### TASK REQUIREMENTS
Repeat precisely the span of lines below that opens with the line containing "orange cross: (227, 315)" and closes with the line containing "purple arrow: (82, 577)", both included.
-------- INFORMATION GIVEN
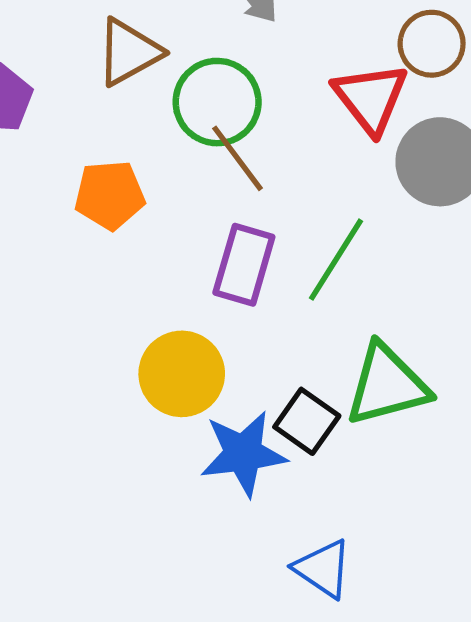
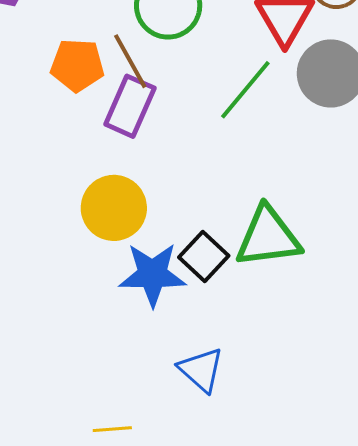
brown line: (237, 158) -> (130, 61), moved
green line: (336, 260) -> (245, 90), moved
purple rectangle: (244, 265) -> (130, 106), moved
----------------
-------- INFORMATION GIVEN
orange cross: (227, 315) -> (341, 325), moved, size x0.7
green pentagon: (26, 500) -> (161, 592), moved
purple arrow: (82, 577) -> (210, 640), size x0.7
----------------
-------- INFORMATION GIVEN
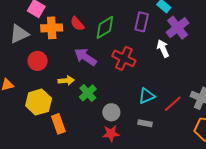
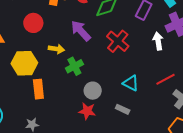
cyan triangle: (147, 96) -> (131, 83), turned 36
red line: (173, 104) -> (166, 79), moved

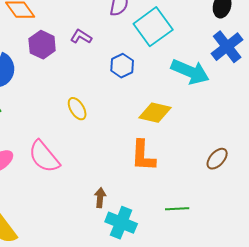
----------------
### EXERCISE RESULT
orange cross: (227, 315) -> (341, 325), moved, size x0.7
green pentagon: (26, 500) -> (161, 592), moved
purple arrow: (82, 577) -> (210, 640), size x0.7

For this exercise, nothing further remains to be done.